GIVEN INFORMATION below:

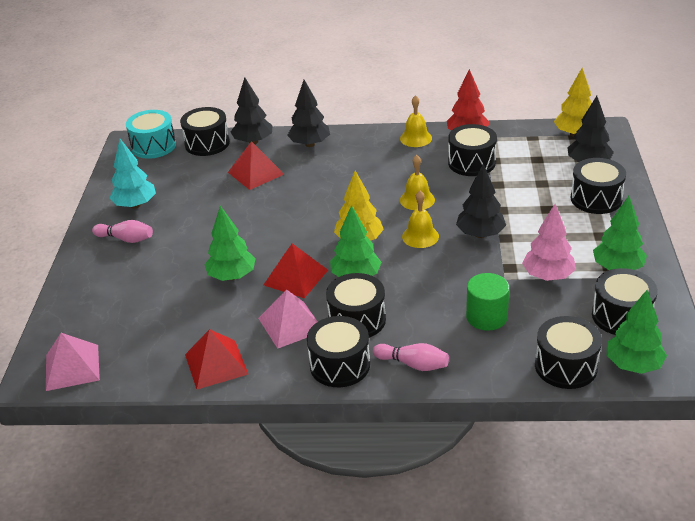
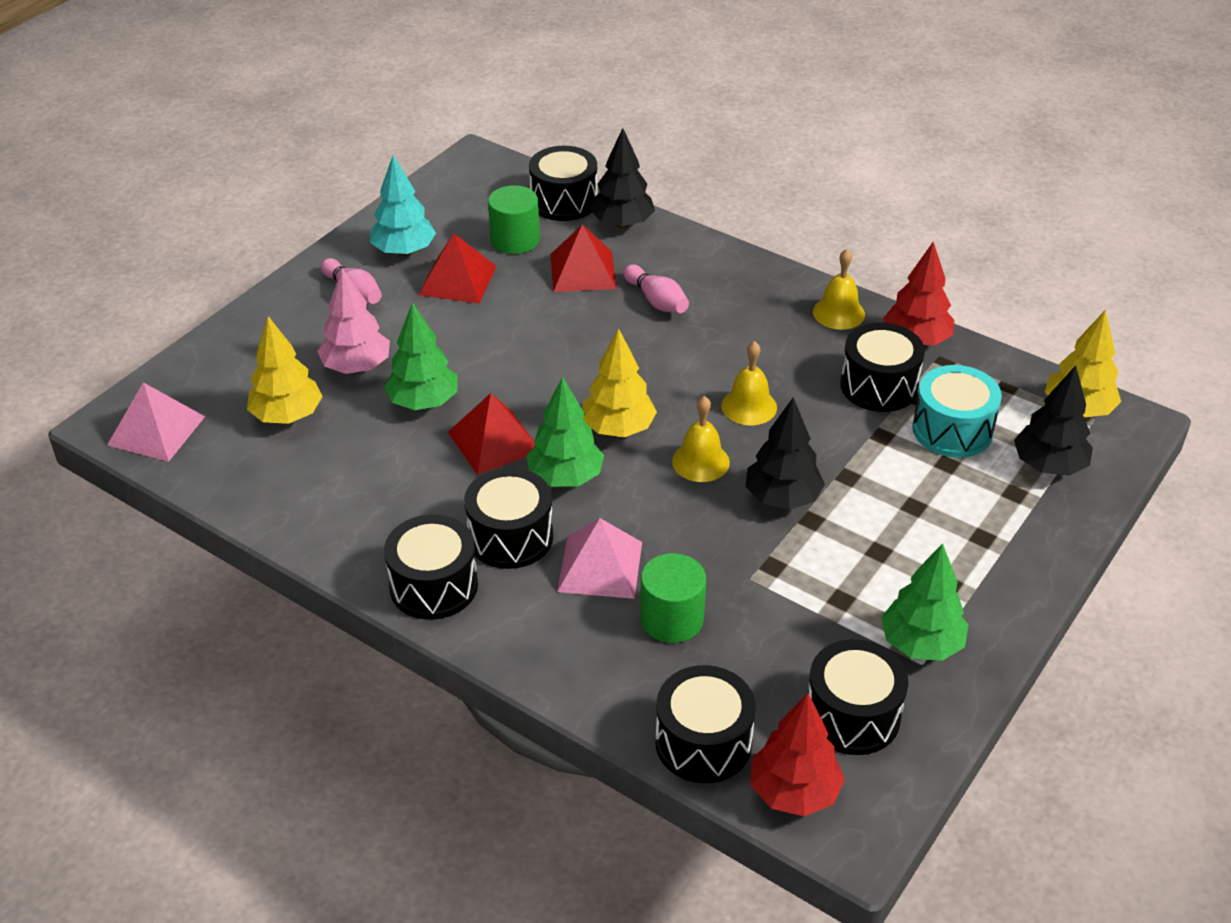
camera: 30 degrees right, 5 degrees up
turquoise drum [126,110,176,159] -> turquoise drum moved to [912,365,1002,458]
red pyramid [185,329,248,389] -> red pyramid moved to [419,233,497,304]
pink pyramid [258,290,318,349] -> pink pyramid moved to [557,518,642,599]
black tree [287,80,330,147] -> none
pink bowling pin [373,343,449,371] -> pink bowling pin moved to [623,264,689,313]
pink tree [522,204,576,281] -> pink tree moved to [317,268,390,374]
black drum [571,158,626,214] -> none
green tree [607,290,667,374] -> red tree [751,693,845,816]
none -> yellow tree [247,316,323,424]
none -> green cylinder [488,185,540,254]

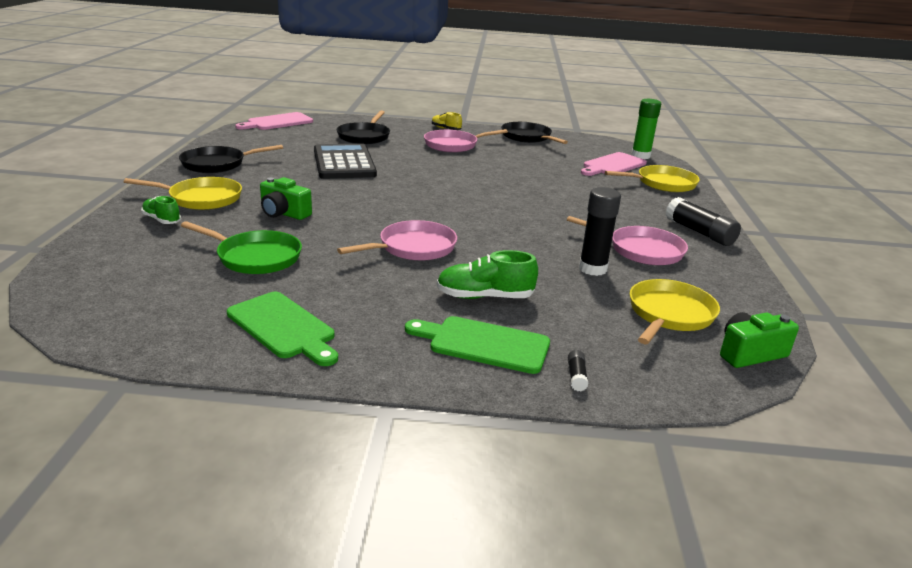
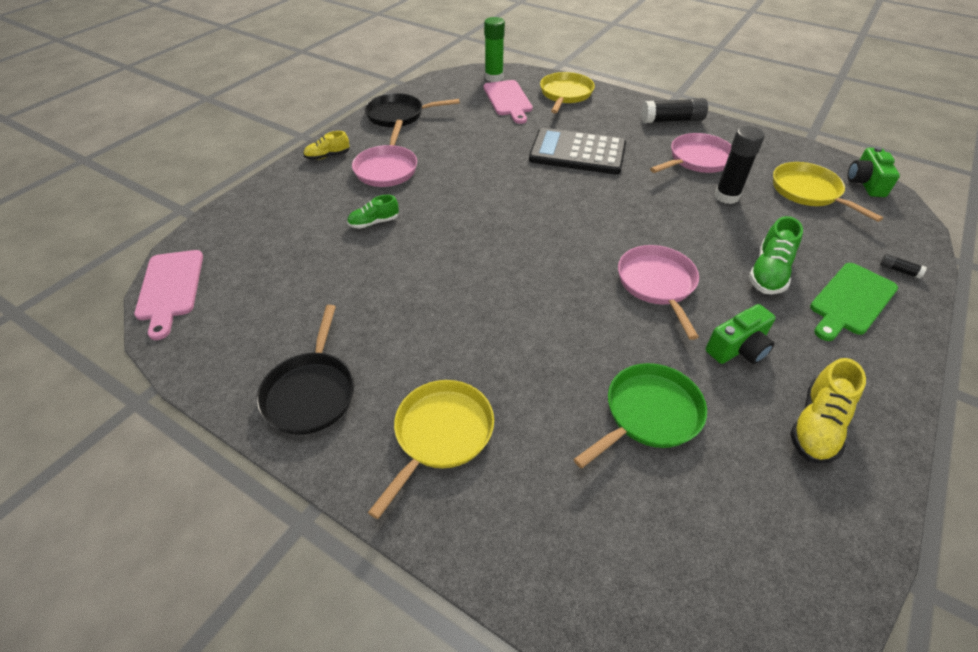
camera: 60 degrees left, 20 degrees up
green shoe [141,196,181,224] -> green shoe moved to [347,195,399,229]
green cutting board [227,292,338,366] -> yellow shoe [790,358,866,464]
green camera [260,177,312,220] -> green camera moved to [706,304,776,364]
black calculator [314,143,377,179] -> black calculator moved to [529,128,626,175]
black pan [336,110,390,144] -> none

End of GIVEN INFORMATION.

## ACTION ITEM
Copy each line containing the word "yellow" from the data.

## ANSWER AREA
none -> yellow tree [247,316,323,424]
green cutting board [227,292,338,366] -> yellow shoe [790,358,866,464]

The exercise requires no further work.